TASK OBJECTIVE:
Reproduce the text lines of the entries below word for word, omitting the pictures.

Collected data entries:
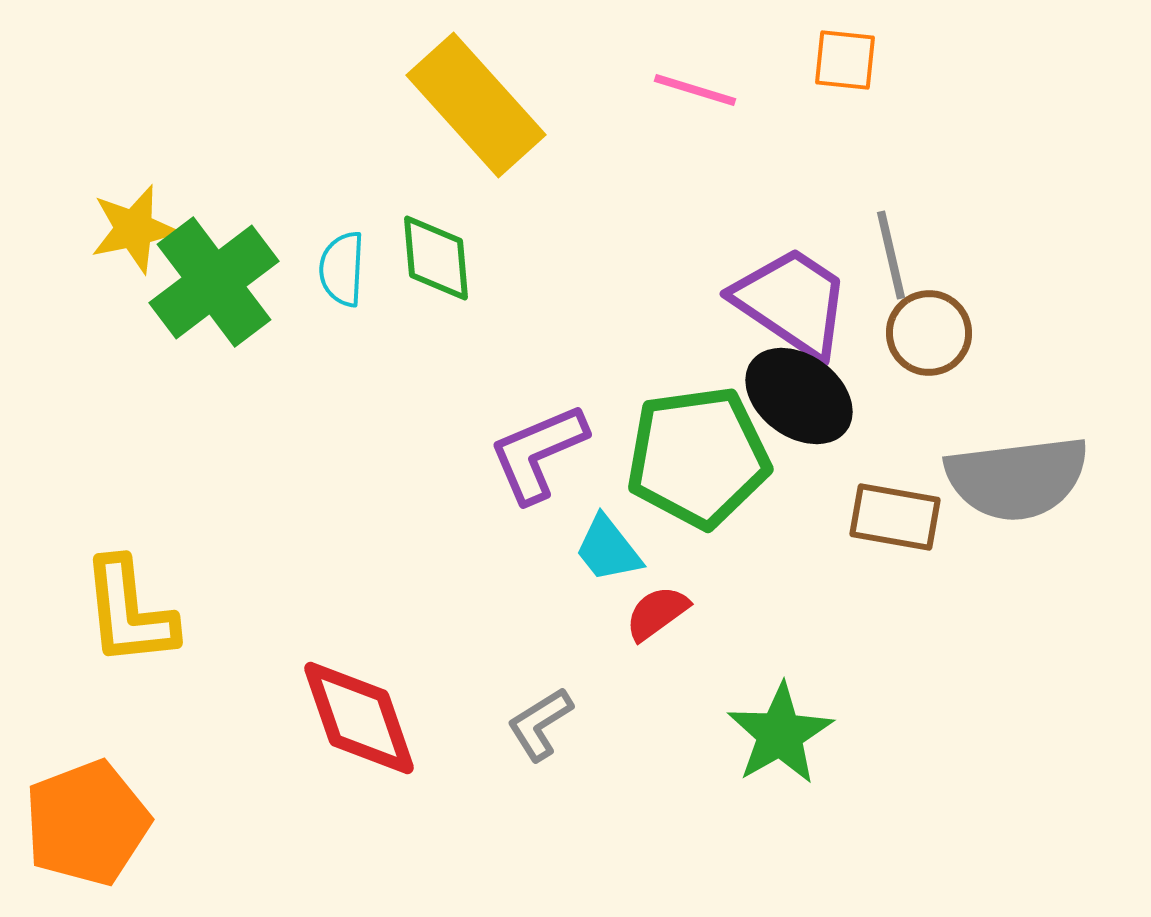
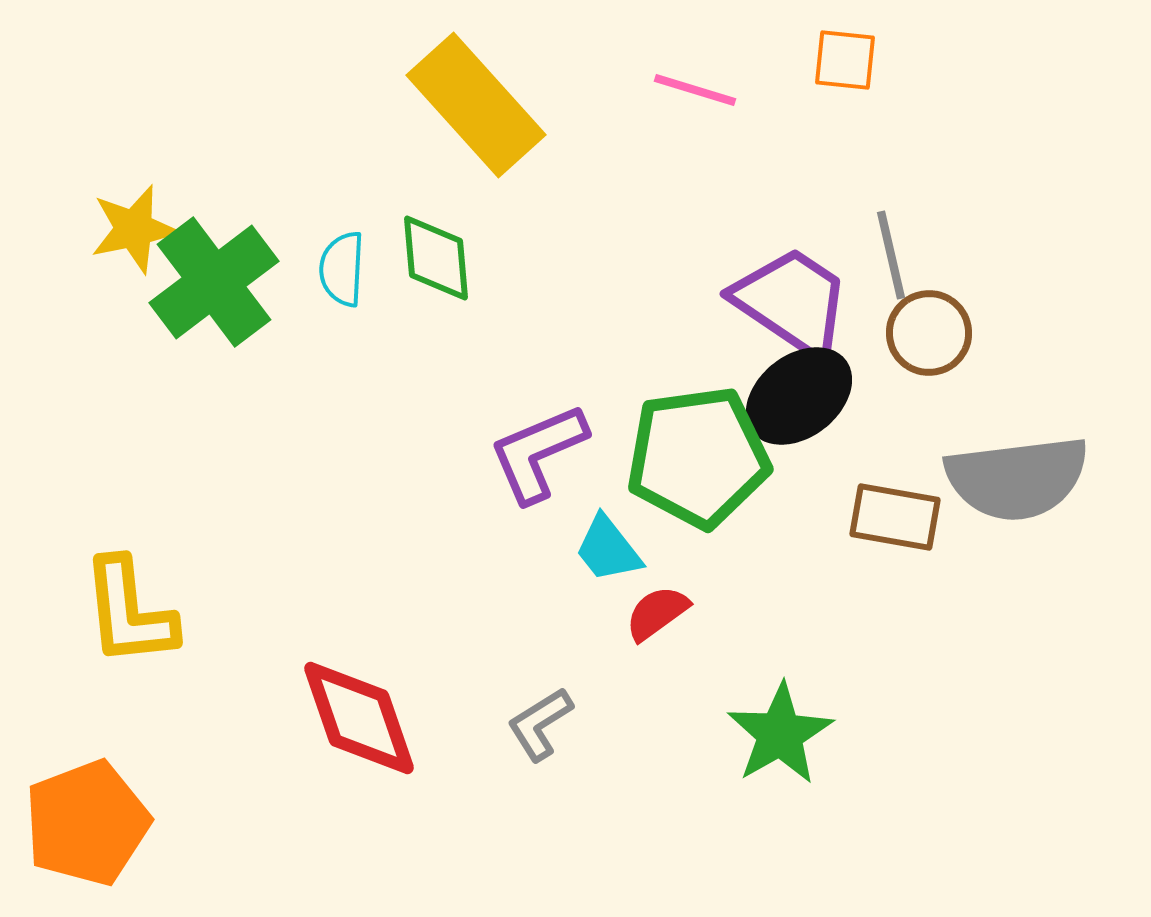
black ellipse: rotated 74 degrees counterclockwise
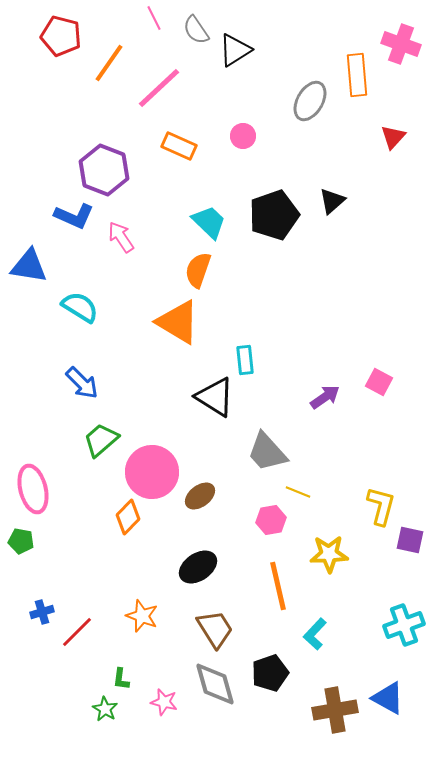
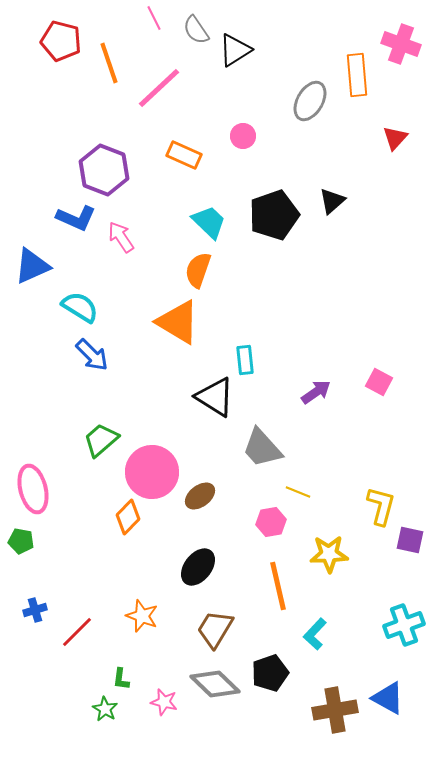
red pentagon at (61, 36): moved 5 px down
orange line at (109, 63): rotated 54 degrees counterclockwise
red triangle at (393, 137): moved 2 px right, 1 px down
orange rectangle at (179, 146): moved 5 px right, 9 px down
blue L-shape at (74, 216): moved 2 px right, 2 px down
blue triangle at (29, 266): moved 3 px right; rotated 33 degrees counterclockwise
blue arrow at (82, 383): moved 10 px right, 28 px up
purple arrow at (325, 397): moved 9 px left, 5 px up
gray trapezoid at (267, 452): moved 5 px left, 4 px up
pink hexagon at (271, 520): moved 2 px down
black ellipse at (198, 567): rotated 18 degrees counterclockwise
blue cross at (42, 612): moved 7 px left, 2 px up
brown trapezoid at (215, 629): rotated 117 degrees counterclockwise
gray diamond at (215, 684): rotated 30 degrees counterclockwise
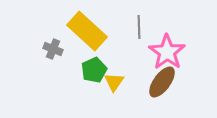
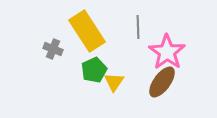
gray line: moved 1 px left
yellow rectangle: rotated 15 degrees clockwise
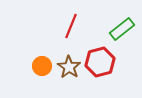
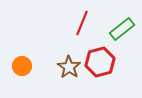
red line: moved 11 px right, 3 px up
orange circle: moved 20 px left
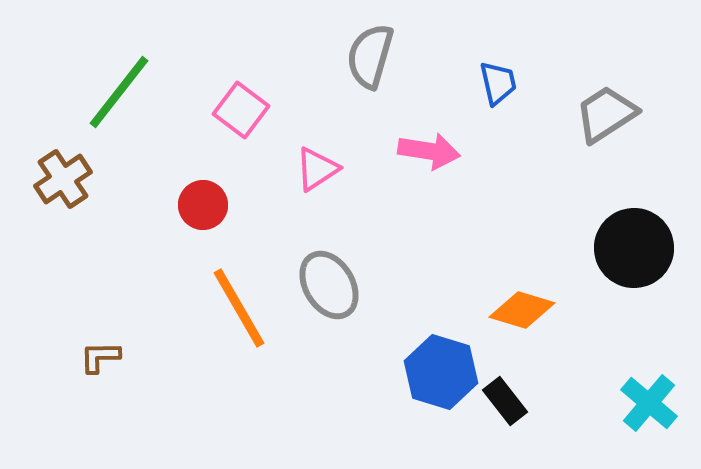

TASK SOLUTION:
black ellipse: rotated 74 degrees counterclockwise
red pentagon at (61, 36): moved 5 px down
orange line at (109, 63): rotated 54 degrees counterclockwise
red triangle at (393, 137): moved 2 px right, 1 px down
orange rectangle at (179, 146): moved 5 px right, 9 px down
blue L-shape at (74, 216): moved 2 px right, 2 px down
blue triangle at (29, 266): moved 3 px right; rotated 33 degrees counterclockwise
blue arrow at (82, 383): moved 10 px right, 28 px up
purple arrow at (325, 397): moved 9 px left, 5 px up
gray trapezoid at (267, 452): moved 5 px left, 4 px up
pink hexagon at (271, 520): moved 2 px down
black ellipse at (198, 567): rotated 18 degrees counterclockwise
blue cross at (42, 612): moved 7 px left, 2 px up
brown trapezoid at (215, 629): rotated 117 degrees counterclockwise
gray diamond at (215, 684): rotated 30 degrees counterclockwise
gray line: moved 1 px left
yellow rectangle: rotated 15 degrees clockwise
red line: moved 11 px right, 3 px up
orange circle: moved 20 px left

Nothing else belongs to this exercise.